(Scene edit records)
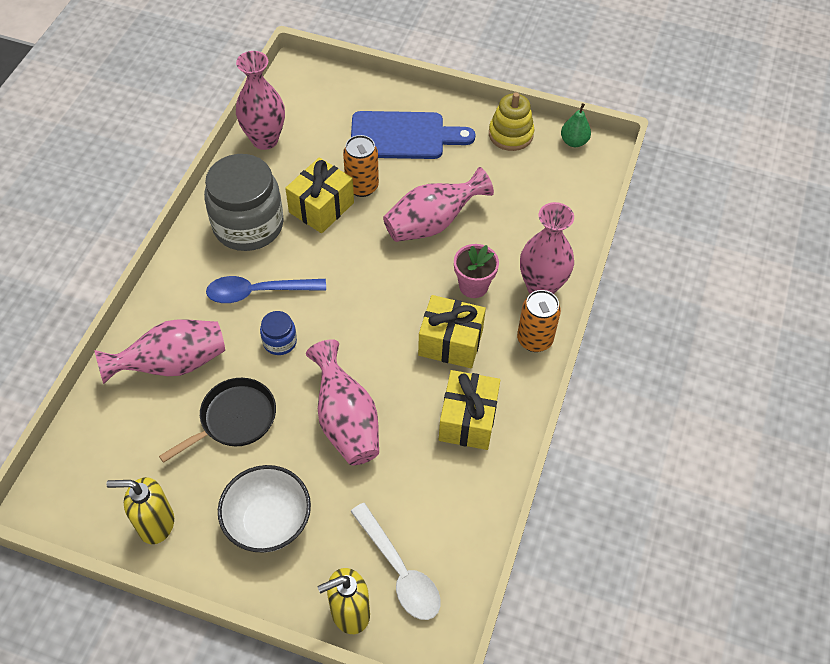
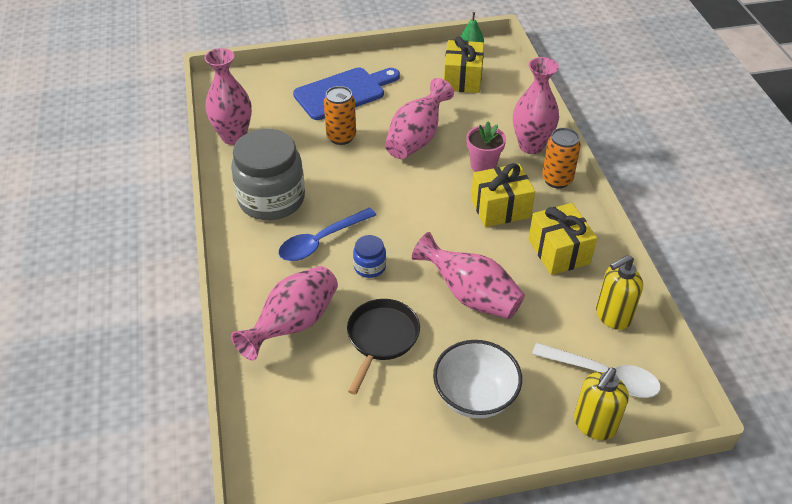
camera: 30 degrees left, 10 degrees down
(156, 524) = (383, 448): yellow soap dispenser -> yellow soap dispenser (612, 316)
(321, 207) = (321, 163): yellow gift -> yellow gift (462, 79)
(510, 134) = (422, 62): yellow stacking toy -> none

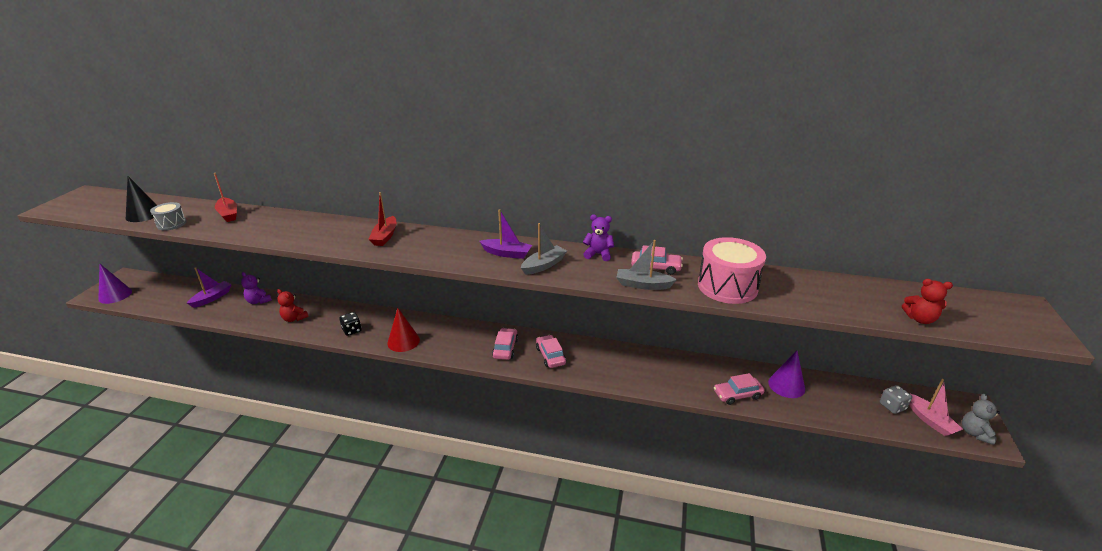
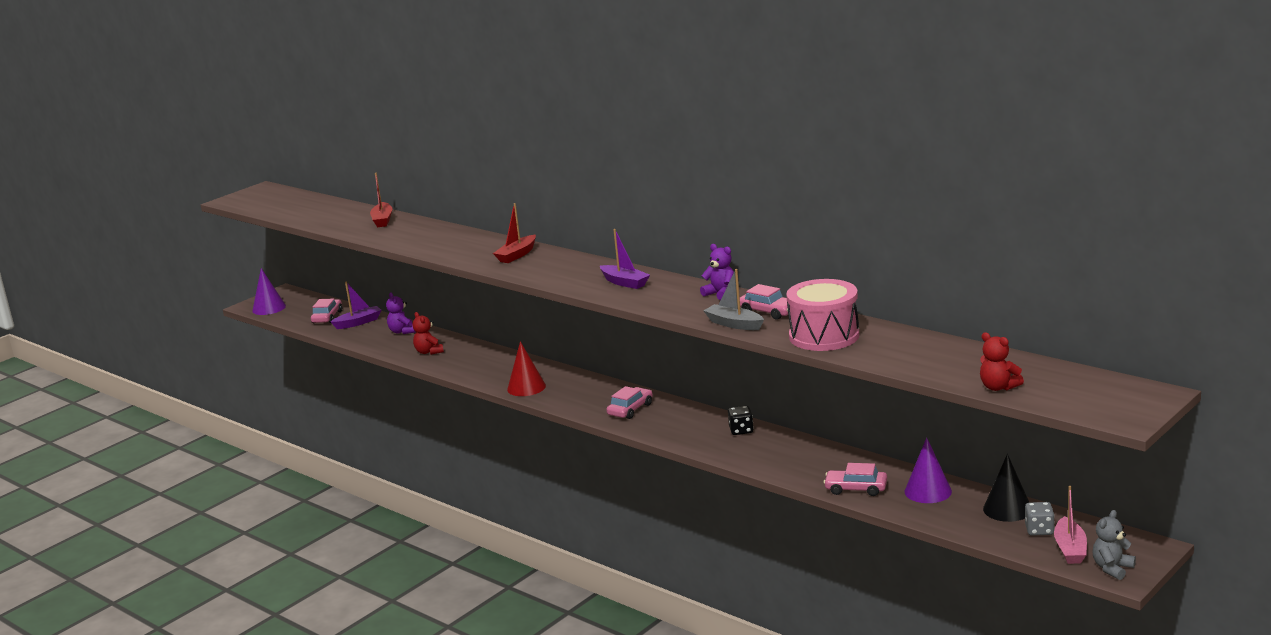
camera: 30 degrees right, 10 degrees down
(144, 214) = (307, 213): black cone -> black cone (1007, 509)
(171, 224) = (327, 224): grey drum -> none
(352, 330) = (480, 370): black dice -> black dice (741, 430)
(543, 265) = (651, 297): grey boat -> none
(550, 356) = (674, 423): pink car -> pink car (327, 317)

Exercise description
Each record above goes into the copy unchanged; the pictures do not.

Reply
camera: 30 degrees left, 10 degrees down
(156, 524) = (383, 448): yellow soap dispenser -> yellow soap dispenser (612, 316)
(321, 207) = (321, 163): yellow gift -> yellow gift (462, 79)
(510, 134) = (422, 62): yellow stacking toy -> none

camera: 30 degrees right, 10 degrees down
(144, 214) = (307, 213): black cone -> black cone (1007, 509)
(171, 224) = (327, 224): grey drum -> none
(352, 330) = (480, 370): black dice -> black dice (741, 430)
(543, 265) = (651, 297): grey boat -> none
(550, 356) = (674, 423): pink car -> pink car (327, 317)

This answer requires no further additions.